*What the task requires*
Repeat the listing below word for word, line by line, from its first line through its last.

*Information*
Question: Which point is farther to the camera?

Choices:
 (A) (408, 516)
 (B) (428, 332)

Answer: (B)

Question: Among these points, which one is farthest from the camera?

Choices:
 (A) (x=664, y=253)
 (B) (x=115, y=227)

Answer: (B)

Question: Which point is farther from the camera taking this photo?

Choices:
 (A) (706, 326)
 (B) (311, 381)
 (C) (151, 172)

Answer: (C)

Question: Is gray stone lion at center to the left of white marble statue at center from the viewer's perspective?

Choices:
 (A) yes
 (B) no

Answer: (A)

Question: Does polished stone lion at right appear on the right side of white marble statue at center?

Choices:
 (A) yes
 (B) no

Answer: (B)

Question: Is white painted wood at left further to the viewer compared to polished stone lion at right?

*Response*
Question: Which point is farther to the camera?

Choices:
 (A) (408, 516)
 (B) (428, 332)

Answer: (B)

Question: Among these points, which one is farthest from the camera?

Choices:
 (A) (x=664, y=253)
 (B) (x=115, y=227)

Answer: (B)

Question: Which point is farther from the camera taking this photo?

Choices:
 (A) (706, 326)
 (B) (311, 381)
 (C) (151, 172)

Answer: (C)

Question: Is gray stone lion at center to the left of white marble statue at center from the viewer's perspective?

Choices:
 (A) yes
 (B) no

Answer: (A)

Question: Does polished stone lion at right appear on the right side of white marble statue at center?

Choices:
 (A) yes
 (B) no

Answer: (B)

Question: Is white painted wood at left further to the viewer compared to polished stone lion at right?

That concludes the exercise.